** INSTRUCTIONS TO FOLLOW **
The answer should be every line below, repeated exactly, with the images left out.

EXTRACTED ENTRIES section start

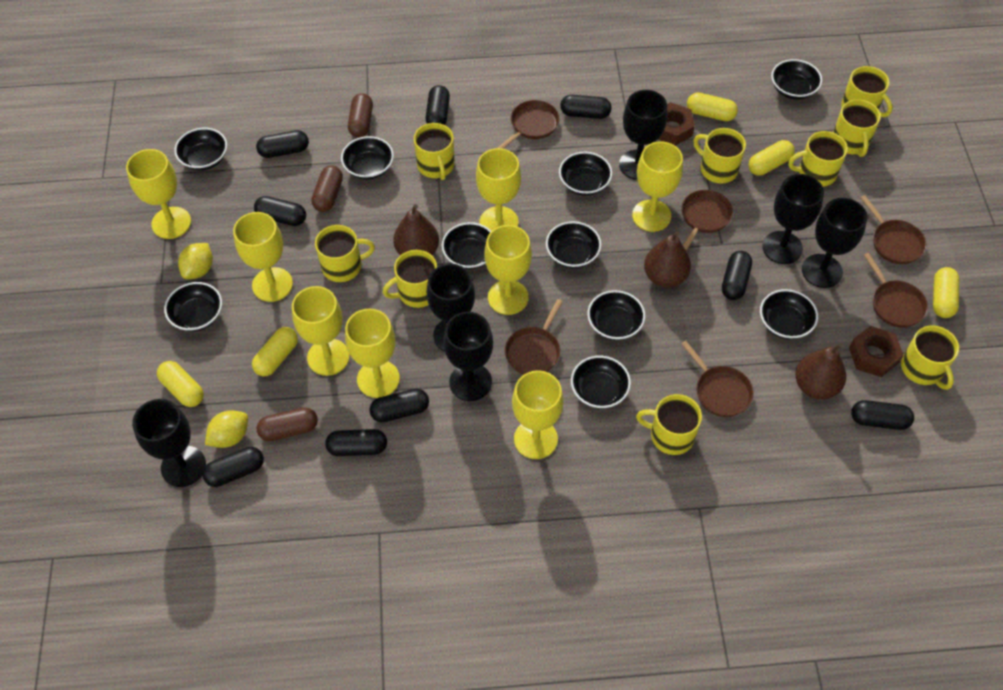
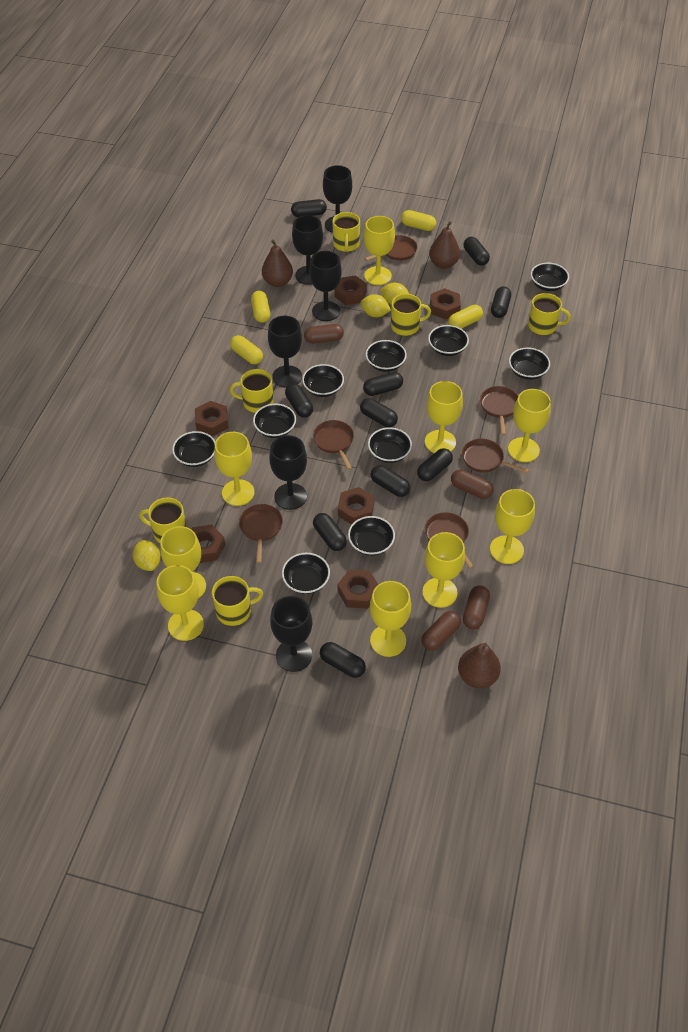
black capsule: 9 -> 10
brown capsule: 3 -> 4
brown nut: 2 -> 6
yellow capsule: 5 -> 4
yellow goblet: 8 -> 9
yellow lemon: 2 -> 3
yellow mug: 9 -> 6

EXTRACTED ENTRIES section end

** SOLUTION BELOW **
black capsule: 9 -> 10
brown capsule: 3 -> 4
brown nut: 2 -> 6
yellow capsule: 5 -> 4
yellow goblet: 8 -> 9
yellow lemon: 2 -> 3
yellow mug: 9 -> 6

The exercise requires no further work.